═══ PROVIDED DATA

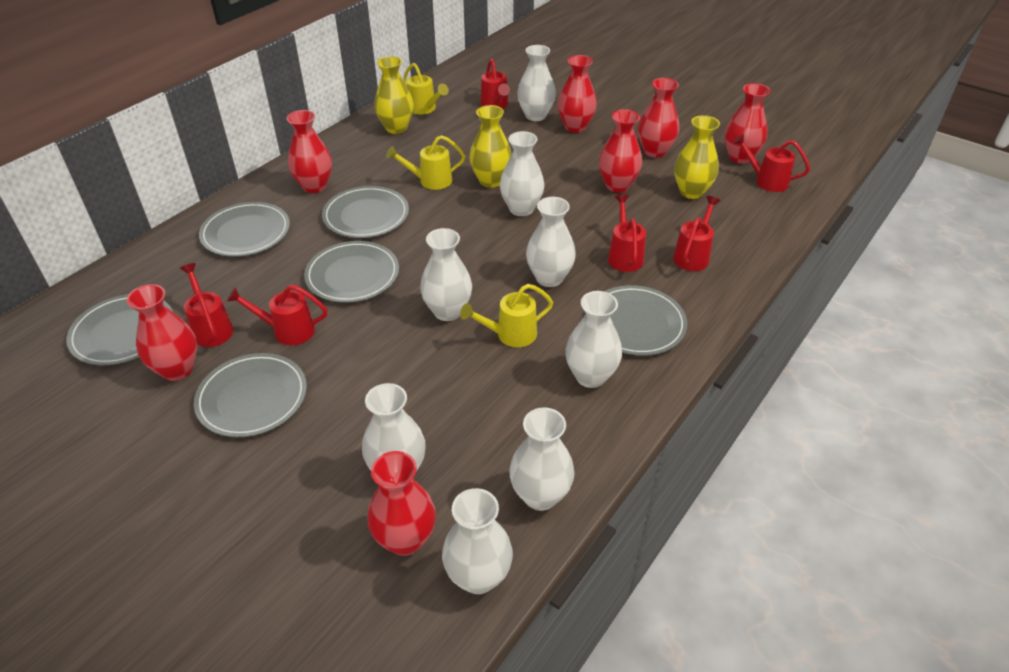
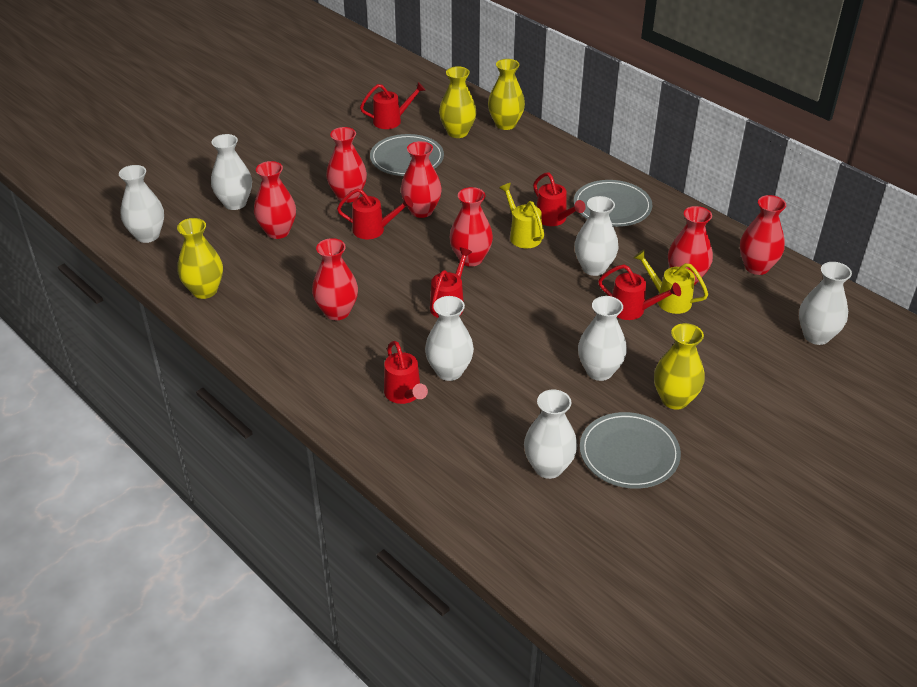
grey plate: 6 -> 3
white vase: 8 -> 7
yellow vase: 3 -> 4
yellow watering can: 3 -> 2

══════

### WHAT YOU ARE ASKED TO DO:
Could you restate all of the data above word for word and skip every picture?

### TASK OUTPUT:
grey plate: 6 -> 3
white vase: 8 -> 7
yellow vase: 3 -> 4
yellow watering can: 3 -> 2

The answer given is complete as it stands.